■ **Problem**
Copy the listing below letter for letter, passing over each picture.

■ **Given material**

◆ ◆ ◆ ◆

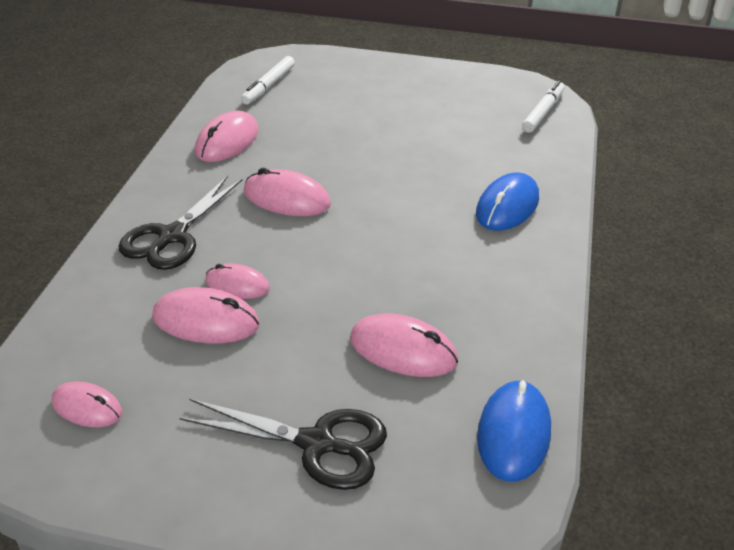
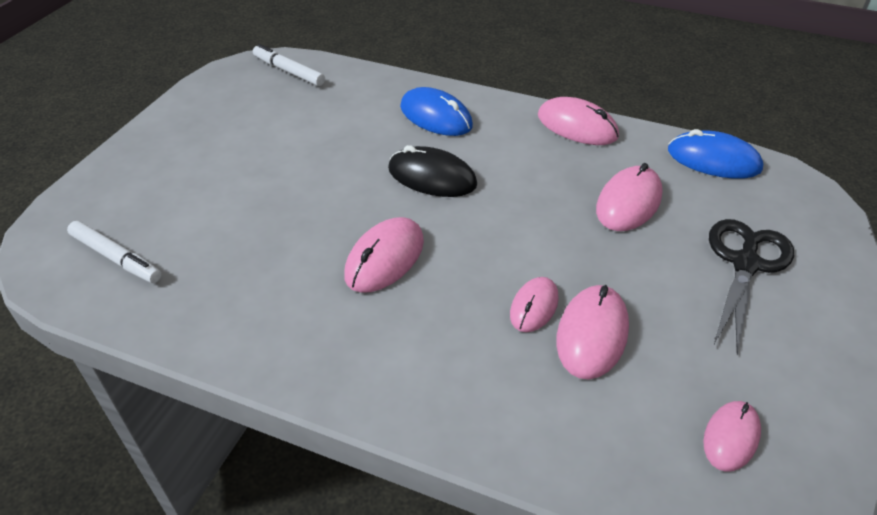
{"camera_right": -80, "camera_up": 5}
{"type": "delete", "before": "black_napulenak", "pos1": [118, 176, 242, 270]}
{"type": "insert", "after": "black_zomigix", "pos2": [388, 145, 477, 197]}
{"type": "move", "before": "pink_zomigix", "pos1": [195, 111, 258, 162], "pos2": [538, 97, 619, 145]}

◆ ◆ ◆ ◆

■ **Written solution**
{"camera_right": -80, "camera_up": 5}
{"type": "delete", "before": "black_napulenak", "pos1": [118, 176, 242, 270]}
{"type": "insert", "after": "black_zomigix", "pos2": [388, 145, 477, 197]}
{"type": "move", "before": "pink_zomigix", "pos1": [195, 111, 258, 162], "pos2": [538, 97, 619, 145]}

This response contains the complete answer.